:: Exercise data

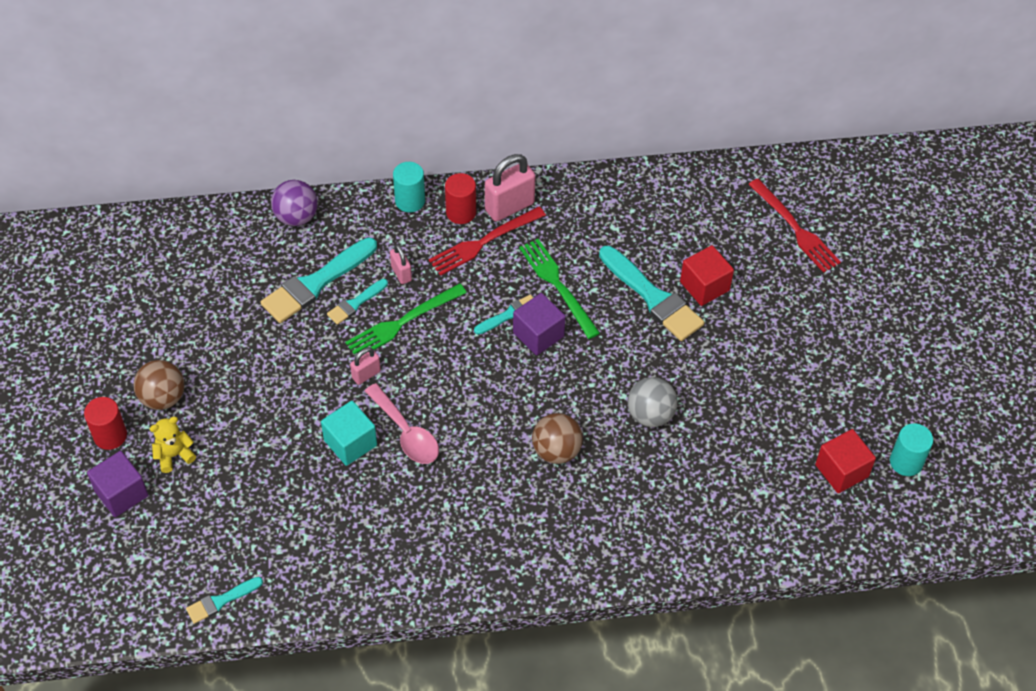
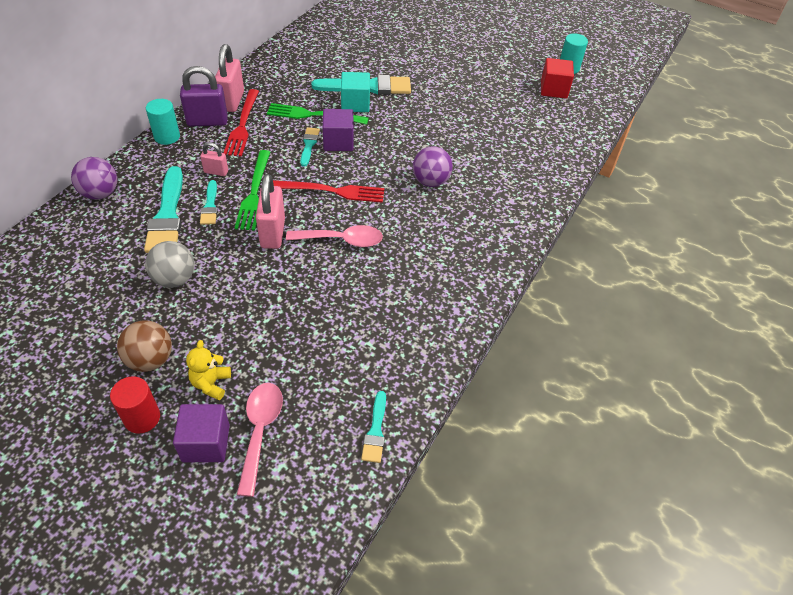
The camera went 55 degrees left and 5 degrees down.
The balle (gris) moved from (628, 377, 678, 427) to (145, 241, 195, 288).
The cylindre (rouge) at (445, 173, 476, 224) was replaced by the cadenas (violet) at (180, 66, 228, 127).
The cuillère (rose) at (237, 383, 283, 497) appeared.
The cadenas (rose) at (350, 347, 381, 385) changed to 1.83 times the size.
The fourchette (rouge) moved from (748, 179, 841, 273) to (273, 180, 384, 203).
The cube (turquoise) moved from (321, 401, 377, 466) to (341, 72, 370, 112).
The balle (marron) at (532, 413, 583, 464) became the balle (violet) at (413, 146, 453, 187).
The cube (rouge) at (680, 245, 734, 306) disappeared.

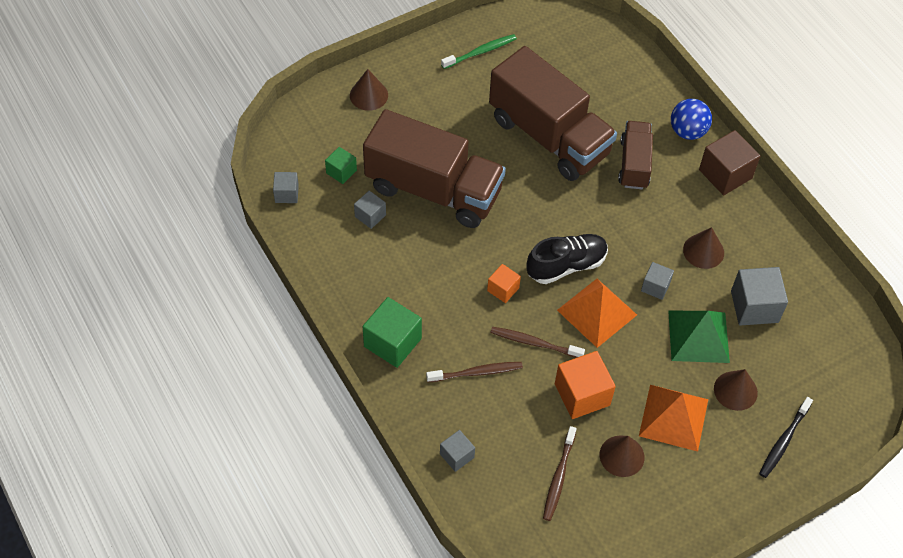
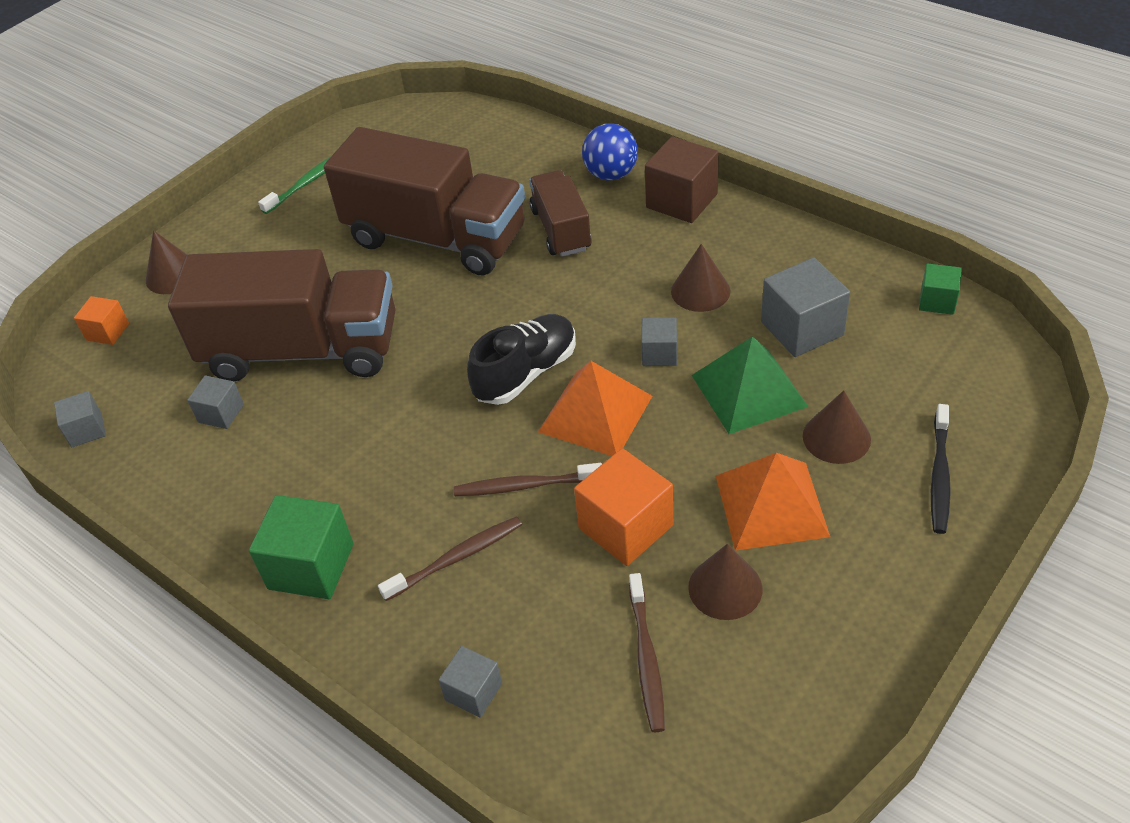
The camera went 15 degrees left and 10 degrees down.
The cube (orange) moved from (487, 264, 521, 303) to (74, 296, 129, 345).
The cube (vert) moved from (325, 147, 357, 184) to (919, 263, 962, 315).

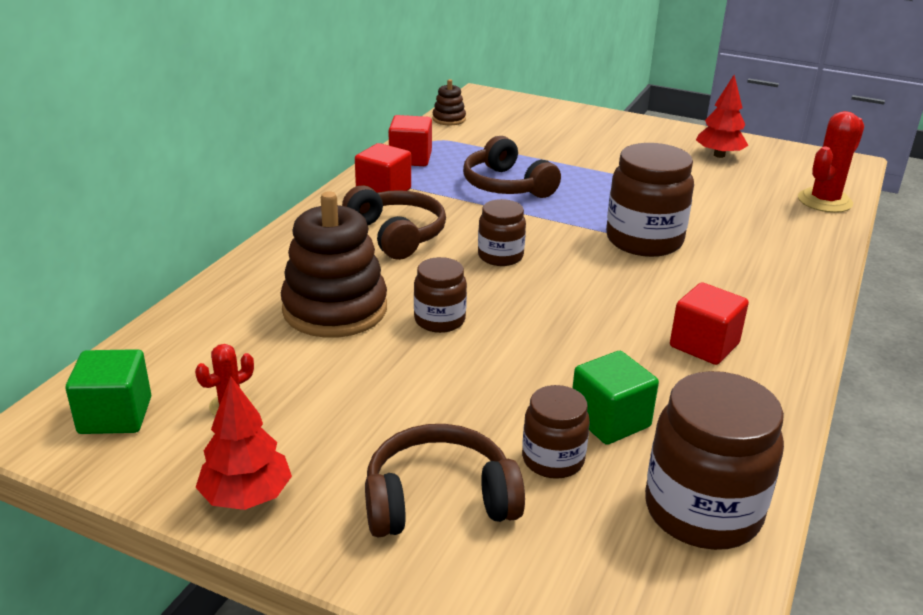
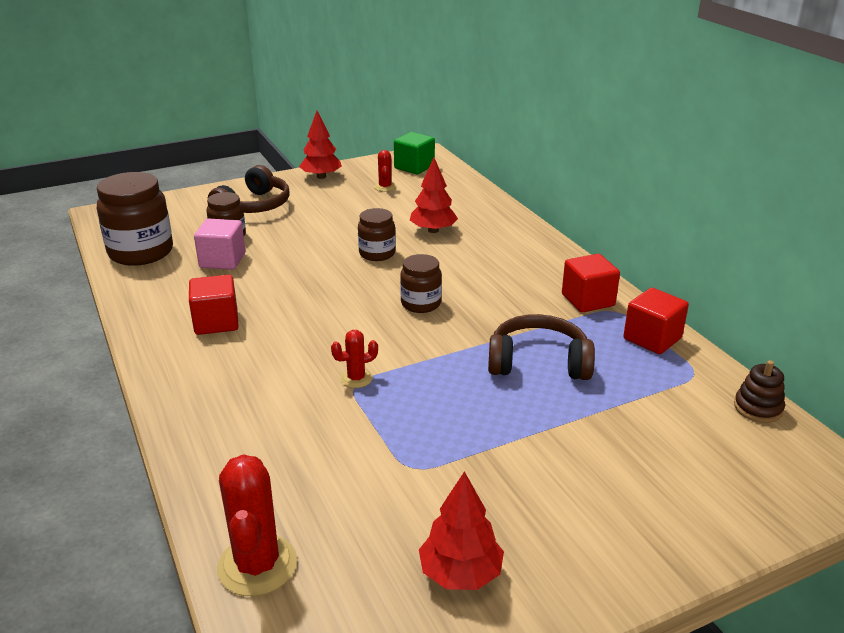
The camera went 130 degrees right and 0 degrees up.
The cube (vert) at (573, 351, 659, 445) became the cube (rose) at (194, 219, 245, 270).
The bocal (marron) at (606, 143, 694, 257) was replaced by the cactus (rouge) at (331, 330, 378, 388).
The jouet à empiler (marron) at (281, 191, 387, 338) was replaced by the arbre (rouge) at (410, 158, 458, 233).
The casque audio (marron) at (342, 185, 446, 260) disappeared.

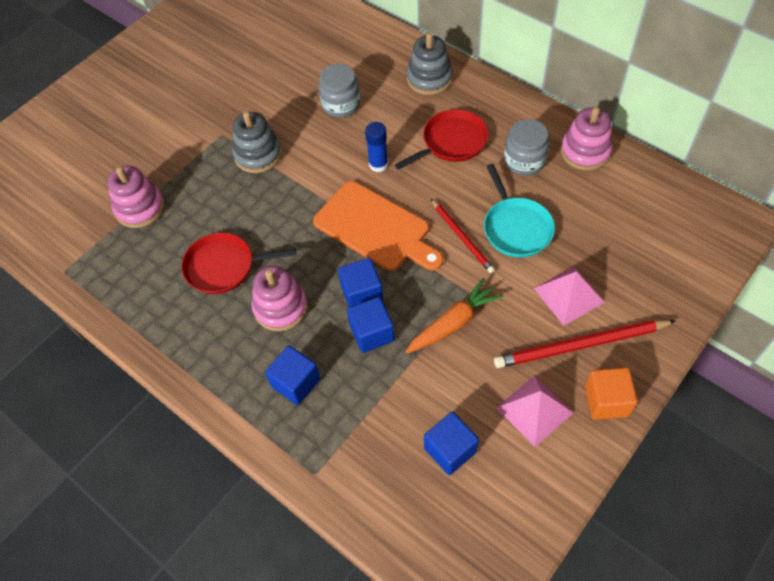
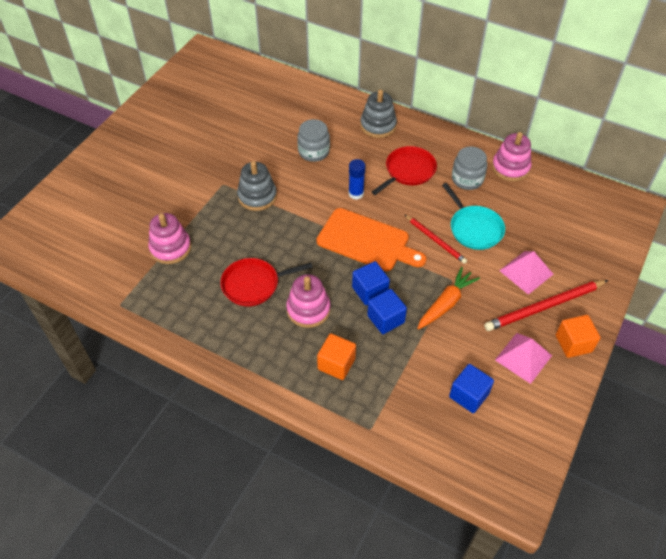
The camera went 15 degrees left and 5 degrees down.
The cube (bleu) at (265, 345, 320, 405) became the cube (orange) at (317, 333, 356, 380).

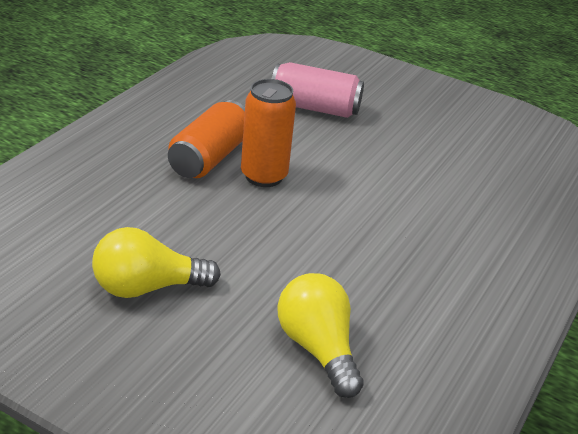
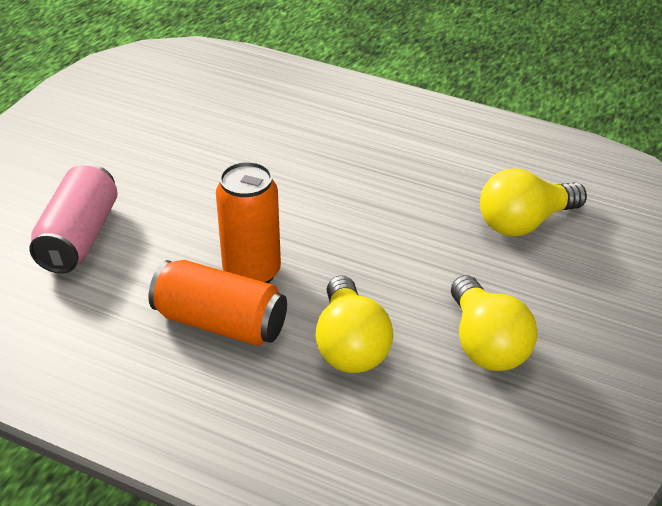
The camera went 90 degrees left and 5 degrees up.
The ampoule (jaune) at (315, 275, 393, 373) appeared.

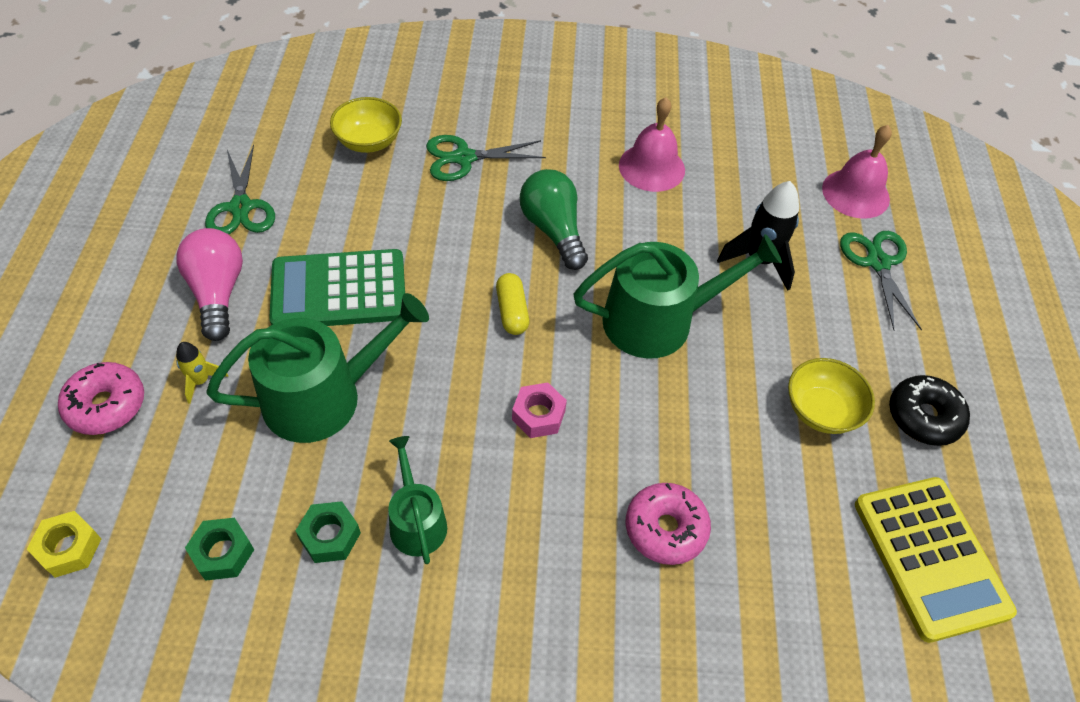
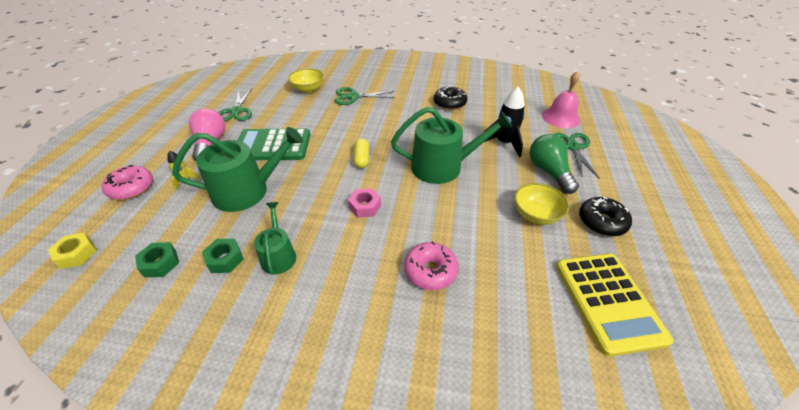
The camera went 10 degrees right and 10 degrees down.
The cloche (rose) at (619, 97, 685, 192) was replaced by the beignet (noir) at (434, 86, 468, 110).
The ampoule (vert) moved from (520, 169, 588, 270) to (530, 134, 579, 194).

::::

▸ **Exercise aim**: Restate each of the entries above word for word and skip every image.

▸ **Response box**:
The camera went 55 degrees left and 5 degrees down.
The balle (gris) moved from (628, 377, 678, 427) to (145, 241, 195, 288).
The cylindre (rouge) at (445, 173, 476, 224) was replaced by the cadenas (violet) at (180, 66, 228, 127).
The cuillère (rose) at (237, 383, 283, 497) appeared.
The cadenas (rose) at (350, 347, 381, 385) changed to 1.83 times the size.
The fourchette (rouge) moved from (748, 179, 841, 273) to (273, 180, 384, 203).
The cube (turquoise) moved from (321, 401, 377, 466) to (341, 72, 370, 112).
The balle (marron) at (532, 413, 583, 464) became the balle (violet) at (413, 146, 453, 187).
The cube (rouge) at (680, 245, 734, 306) disappeared.

The camera went 15 degrees left and 10 degrees down.
The cube (orange) moved from (487, 264, 521, 303) to (74, 296, 129, 345).
The cube (vert) moved from (325, 147, 357, 184) to (919, 263, 962, 315).

The camera went 130 degrees right and 0 degrees up.
The cube (vert) at (573, 351, 659, 445) became the cube (rose) at (194, 219, 245, 270).
The bocal (marron) at (606, 143, 694, 257) was replaced by the cactus (rouge) at (331, 330, 378, 388).
The jouet à empiler (marron) at (281, 191, 387, 338) was replaced by the arbre (rouge) at (410, 158, 458, 233).
The casque audio (marron) at (342, 185, 446, 260) disappeared.

The camera went 15 degrees left and 5 degrees down.
The cube (bleu) at (265, 345, 320, 405) became the cube (orange) at (317, 333, 356, 380).

The camera went 90 degrees left and 5 degrees up.
The ampoule (jaune) at (315, 275, 393, 373) appeared.

The camera went 10 degrees right and 10 degrees down.
The cloche (rose) at (619, 97, 685, 192) was replaced by the beignet (noir) at (434, 86, 468, 110).
The ampoule (vert) moved from (520, 169, 588, 270) to (530, 134, 579, 194).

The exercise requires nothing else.